Exercise objective ::
Copy the data below exactly, omitting any picture it contains.

Dataset extract ::

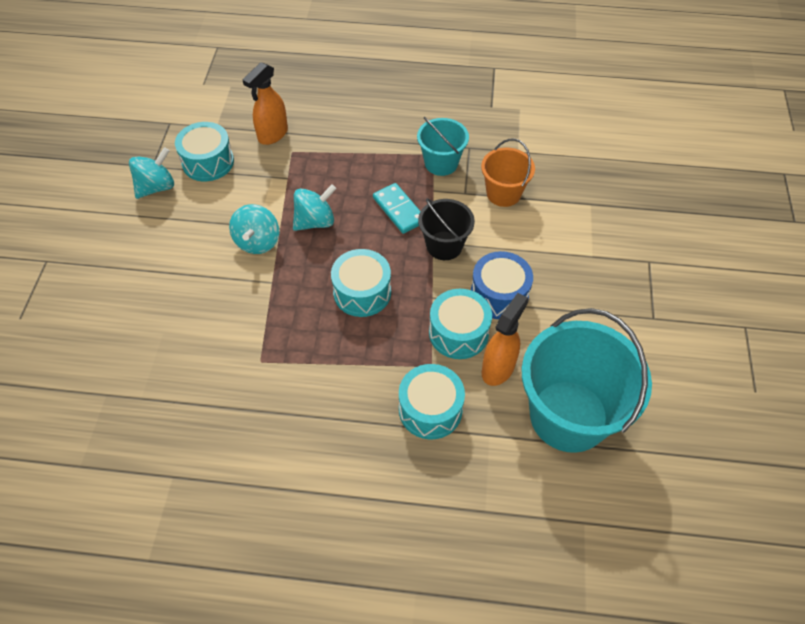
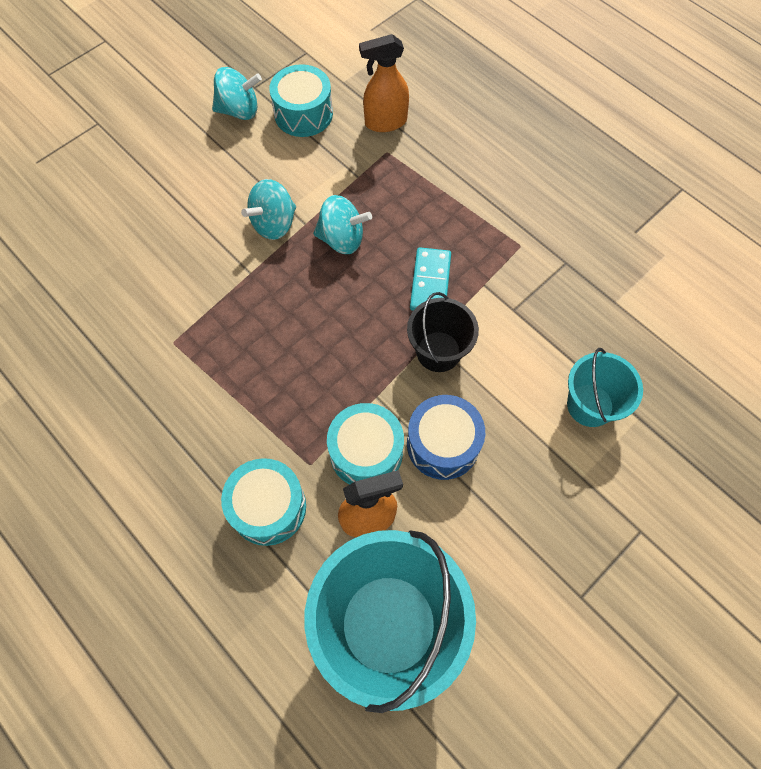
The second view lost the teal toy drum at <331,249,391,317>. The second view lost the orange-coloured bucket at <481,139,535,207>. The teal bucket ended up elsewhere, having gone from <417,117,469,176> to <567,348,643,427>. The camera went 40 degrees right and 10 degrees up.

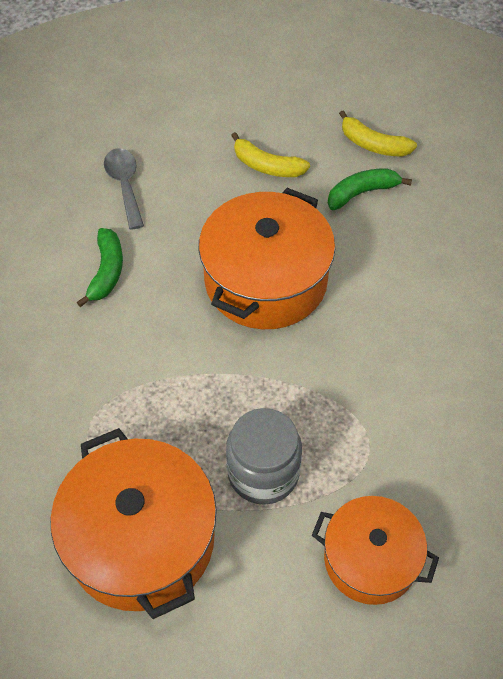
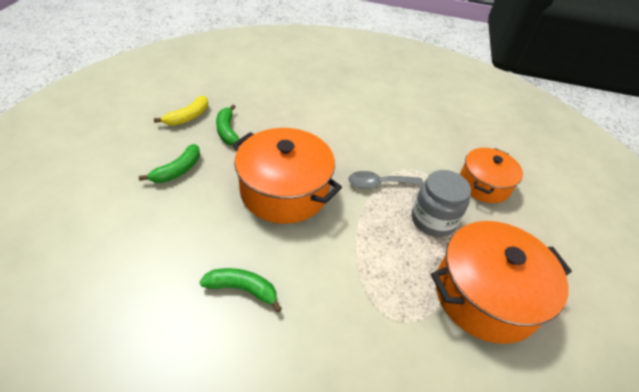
The grey teaspoon ended up elsewhere, having gone from <104,148,144,230> to <348,171,423,189>. What was the yellow banana at <231,132,310,177> turned into the emerald banana at <139,144,200,183>. The camera went 85 degrees left and 10 degrees down.

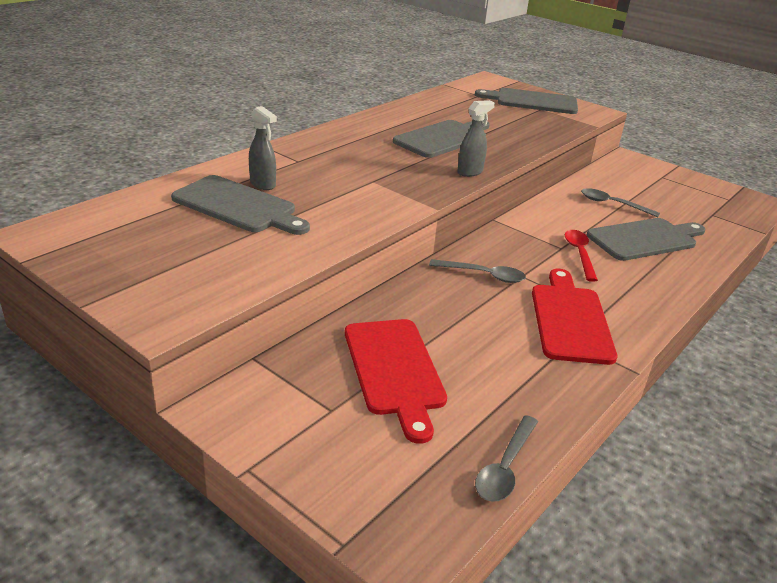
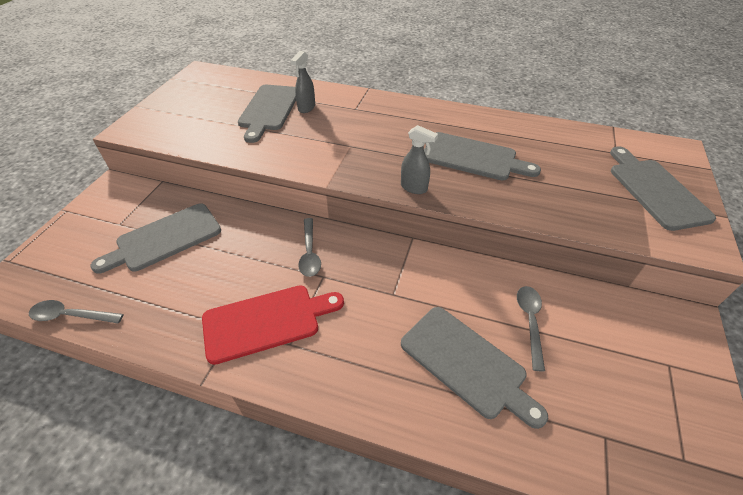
The second view lost the red teaspoon at <564,230,598,282>. What was the red bread board at <345,319,447,444> turned into the grey bread board at <90,203,221,274>. The camera went 70 degrees right and 15 degrees up.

Response below ::
The second view lost the teal toy drum at <331,249,391,317>. The second view lost the orange-coloured bucket at <481,139,535,207>. The teal bucket ended up elsewhere, having gone from <417,117,469,176> to <567,348,643,427>. The camera went 40 degrees right and 10 degrees up.

The grey teaspoon ended up elsewhere, having gone from <104,148,144,230> to <348,171,423,189>. What was the yellow banana at <231,132,310,177> turned into the emerald banana at <139,144,200,183>. The camera went 85 degrees left and 10 degrees down.

The second view lost the red teaspoon at <564,230,598,282>. What was the red bread board at <345,319,447,444> turned into the grey bread board at <90,203,221,274>. The camera went 70 degrees right and 15 degrees up.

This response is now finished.